- [What needs to be done]:
Copy each of the rows below word for word, with nothing changed.

- [Records provided]:
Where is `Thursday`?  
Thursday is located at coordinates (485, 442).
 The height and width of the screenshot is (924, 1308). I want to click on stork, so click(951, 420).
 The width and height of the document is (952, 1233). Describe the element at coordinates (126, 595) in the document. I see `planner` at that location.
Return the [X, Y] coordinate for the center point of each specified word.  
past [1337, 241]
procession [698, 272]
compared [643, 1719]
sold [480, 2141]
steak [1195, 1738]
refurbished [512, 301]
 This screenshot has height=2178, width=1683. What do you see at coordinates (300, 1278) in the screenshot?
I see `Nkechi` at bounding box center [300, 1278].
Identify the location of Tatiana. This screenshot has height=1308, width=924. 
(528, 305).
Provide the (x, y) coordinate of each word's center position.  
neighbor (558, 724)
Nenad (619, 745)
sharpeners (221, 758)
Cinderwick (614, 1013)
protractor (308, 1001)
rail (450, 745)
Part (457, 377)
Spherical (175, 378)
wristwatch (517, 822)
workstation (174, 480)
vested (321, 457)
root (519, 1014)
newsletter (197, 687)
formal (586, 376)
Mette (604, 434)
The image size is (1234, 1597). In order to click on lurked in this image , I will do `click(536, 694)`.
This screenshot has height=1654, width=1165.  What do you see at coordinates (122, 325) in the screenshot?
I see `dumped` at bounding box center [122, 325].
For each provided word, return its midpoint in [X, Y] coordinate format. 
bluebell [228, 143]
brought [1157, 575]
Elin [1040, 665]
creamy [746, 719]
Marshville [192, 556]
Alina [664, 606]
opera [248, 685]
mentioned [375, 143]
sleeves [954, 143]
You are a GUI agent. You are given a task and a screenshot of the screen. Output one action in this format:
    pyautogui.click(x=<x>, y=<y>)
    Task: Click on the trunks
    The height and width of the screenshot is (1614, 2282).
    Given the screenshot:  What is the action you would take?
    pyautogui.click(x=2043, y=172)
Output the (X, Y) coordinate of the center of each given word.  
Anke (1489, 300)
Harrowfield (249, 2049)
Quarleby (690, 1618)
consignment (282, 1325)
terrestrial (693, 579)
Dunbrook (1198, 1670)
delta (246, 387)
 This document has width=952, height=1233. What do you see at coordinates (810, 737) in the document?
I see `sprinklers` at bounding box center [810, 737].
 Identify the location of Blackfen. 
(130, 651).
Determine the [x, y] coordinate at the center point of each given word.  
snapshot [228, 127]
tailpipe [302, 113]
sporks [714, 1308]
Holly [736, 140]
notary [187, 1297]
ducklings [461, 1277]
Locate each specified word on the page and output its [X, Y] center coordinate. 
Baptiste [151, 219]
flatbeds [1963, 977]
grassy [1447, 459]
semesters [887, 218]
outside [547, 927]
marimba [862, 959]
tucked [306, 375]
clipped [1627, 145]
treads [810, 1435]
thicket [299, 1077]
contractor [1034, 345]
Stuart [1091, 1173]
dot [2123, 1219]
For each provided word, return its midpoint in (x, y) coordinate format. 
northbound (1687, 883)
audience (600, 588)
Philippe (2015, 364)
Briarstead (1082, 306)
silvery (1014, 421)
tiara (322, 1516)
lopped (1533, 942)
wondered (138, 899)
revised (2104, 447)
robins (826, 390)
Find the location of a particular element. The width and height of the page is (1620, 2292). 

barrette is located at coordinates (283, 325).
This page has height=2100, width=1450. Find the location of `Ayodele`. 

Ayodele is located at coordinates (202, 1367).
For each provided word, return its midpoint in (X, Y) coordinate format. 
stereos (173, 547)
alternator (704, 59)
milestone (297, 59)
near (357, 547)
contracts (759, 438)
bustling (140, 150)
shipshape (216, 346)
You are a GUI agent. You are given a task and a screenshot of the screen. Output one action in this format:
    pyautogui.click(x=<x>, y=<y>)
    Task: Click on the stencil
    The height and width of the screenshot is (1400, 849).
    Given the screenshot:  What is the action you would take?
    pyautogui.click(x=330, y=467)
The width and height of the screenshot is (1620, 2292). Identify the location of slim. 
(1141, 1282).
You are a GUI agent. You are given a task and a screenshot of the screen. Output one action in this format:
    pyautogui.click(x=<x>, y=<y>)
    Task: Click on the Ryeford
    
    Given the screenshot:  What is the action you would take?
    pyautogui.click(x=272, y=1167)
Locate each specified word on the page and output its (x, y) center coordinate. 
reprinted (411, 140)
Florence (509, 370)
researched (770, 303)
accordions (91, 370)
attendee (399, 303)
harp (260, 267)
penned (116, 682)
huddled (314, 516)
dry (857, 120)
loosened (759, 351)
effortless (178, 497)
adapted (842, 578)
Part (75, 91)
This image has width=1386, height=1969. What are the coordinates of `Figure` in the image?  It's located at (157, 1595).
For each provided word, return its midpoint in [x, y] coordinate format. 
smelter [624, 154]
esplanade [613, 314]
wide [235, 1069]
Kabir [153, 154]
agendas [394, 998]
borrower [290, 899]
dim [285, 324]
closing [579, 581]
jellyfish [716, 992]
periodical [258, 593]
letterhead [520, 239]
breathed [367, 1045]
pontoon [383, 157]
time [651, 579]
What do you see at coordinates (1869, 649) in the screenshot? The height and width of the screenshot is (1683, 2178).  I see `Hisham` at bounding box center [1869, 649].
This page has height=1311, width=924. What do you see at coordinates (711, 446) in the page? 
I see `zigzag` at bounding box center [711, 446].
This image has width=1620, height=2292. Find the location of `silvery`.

- [Correct response]:
Where is `Thursday`?  
Thursday is located at coordinates (485, 442).
 The height and width of the screenshot is (924, 1308). I want to click on stork, so click(951, 420).
 The width and height of the document is (952, 1233). Describe the element at coordinates (126, 595) in the document. I see `planner` at that location.
Return the [X, Y] coordinate for the center point of each specified word.  
past [1337, 241]
procession [698, 272]
compared [643, 1719]
sold [480, 2141]
steak [1195, 1738]
refurbished [512, 301]
 This screenshot has height=2178, width=1683. What do you see at coordinates (300, 1278) in the screenshot?
I see `Nkechi` at bounding box center [300, 1278].
Identify the location of Tatiana. This screenshot has height=1308, width=924. 
(528, 305).
Provide the (x, y) coordinate of each word's center position.  
neighbor (558, 724)
Nenad (619, 745)
sharpeners (221, 758)
Cinderwick (614, 1013)
protractor (308, 1001)
rail (450, 745)
Part (457, 377)
Spherical (175, 378)
wristwatch (517, 822)
workstation (174, 480)
vested (321, 457)
root (519, 1014)
newsletter (197, 687)
formal (586, 376)
Mette (604, 434)
The image size is (1234, 1597). In order to click on lurked in this image , I will do `click(536, 694)`.
This screenshot has height=1654, width=1165.  What do you see at coordinates (122, 325) in the screenshot?
I see `dumped` at bounding box center [122, 325].
For each provided word, return its midpoint in [X, Y] coordinate format. 
bluebell [228, 143]
brought [1157, 575]
Elin [1040, 665]
creamy [746, 719]
Marshville [192, 556]
Alina [664, 606]
opera [248, 685]
mentioned [375, 143]
sleeves [954, 143]
You are a GUI agent. You are given a task and a screenshot of the screen. Output one action in this format:
    pyautogui.click(x=<x>, y=<y>)
    Task: Click on the trunks
    The height and width of the screenshot is (1614, 2282).
    Given the screenshot:  What is the action you would take?
    pyautogui.click(x=2043, y=172)
Output the (X, Y) coordinate of the center of each given word.  
Anke (1489, 300)
Harrowfield (249, 2049)
Quarleby (690, 1618)
consignment (282, 1325)
terrestrial (693, 579)
Dunbrook (1198, 1670)
delta (246, 387)
 This document has width=952, height=1233. What do you see at coordinates (810, 737) in the document?
I see `sprinklers` at bounding box center [810, 737].
 Identify the location of Blackfen. 
(130, 651).
Determine the [x, y] coordinate at the center point of each given word.  
snapshot [228, 127]
tailpipe [302, 113]
sporks [714, 1308]
Holly [736, 140]
notary [187, 1297]
ducklings [461, 1277]
Locate each specified word on the page and output its [X, Y] center coordinate. 
Baptiste [151, 219]
flatbeds [1963, 977]
grassy [1447, 459]
semesters [887, 218]
outside [547, 927]
marimba [862, 959]
tucked [306, 375]
clipped [1627, 145]
treads [810, 1435]
thicket [299, 1077]
contractor [1034, 345]
Stuart [1091, 1173]
dot [2123, 1219]
For each provided word, return its midpoint in (x, y) coordinate format. 
northbound (1687, 883)
audience (600, 588)
Philippe (2015, 364)
Briarstead (1082, 306)
silvery (1014, 421)
tiara (322, 1516)
lopped (1533, 942)
wondered (138, 899)
revised (2104, 447)
robins (826, 390)
Find the location of a particular element. The width and height of the page is (1620, 2292). 

barrette is located at coordinates (283, 325).
This page has height=2100, width=1450. Find the location of `Ayodele`. 

Ayodele is located at coordinates (202, 1367).
For each provided word, return its midpoint in (X, Y) coordinate format. 
stereos (173, 547)
alternator (704, 59)
milestone (297, 59)
near (357, 547)
contracts (759, 438)
bustling (140, 150)
shipshape (216, 346)
You are a GUI agent. You are given a task and a screenshot of the screen. Output one action in this format:
    pyautogui.click(x=<x>, y=<y>)
    Task: Click on the stencil
    The height and width of the screenshot is (1400, 849).
    Given the screenshot:  What is the action you would take?
    pyautogui.click(x=330, y=467)
The width and height of the screenshot is (1620, 2292). Identify the location of slim. 
(1141, 1282).
You are a GUI agent. You are given a task and a screenshot of the screen. Output one action in this format:
    pyautogui.click(x=<x>, y=<y>)
    Task: Click on the Ryeford
    
    Given the screenshot:  What is the action you would take?
    pyautogui.click(x=272, y=1167)
Locate each specified word on the page and output its (x, y) center coordinate. 
reprinted (411, 140)
Florence (509, 370)
researched (770, 303)
accordions (91, 370)
attendee (399, 303)
harp (260, 267)
penned (116, 682)
huddled (314, 516)
dry (857, 120)
loosened (759, 351)
effortless (178, 497)
adapted (842, 578)
Part (75, 91)
This image has width=1386, height=1969. What are the coordinates of `Figure` in the image?  It's located at (157, 1595).
For each provided word, return its midpoint in [x, y] coordinate format. 
smelter [624, 154]
esplanade [613, 314]
wide [235, 1069]
Kabir [153, 154]
agendas [394, 998]
borrower [290, 899]
dim [285, 324]
closing [579, 581]
jellyfish [716, 992]
periodical [258, 593]
letterhead [520, 239]
breathed [367, 1045]
pontoon [383, 157]
time [651, 579]
What do you see at coordinates (1869, 649) in the screenshot? The height and width of the screenshot is (1683, 2178).  I see `Hisham` at bounding box center [1869, 649].
This page has height=1311, width=924. What do you see at coordinates (711, 446) in the page? 
I see `zigzag` at bounding box center [711, 446].
This image has width=1620, height=2292. Find the location of `silvery`.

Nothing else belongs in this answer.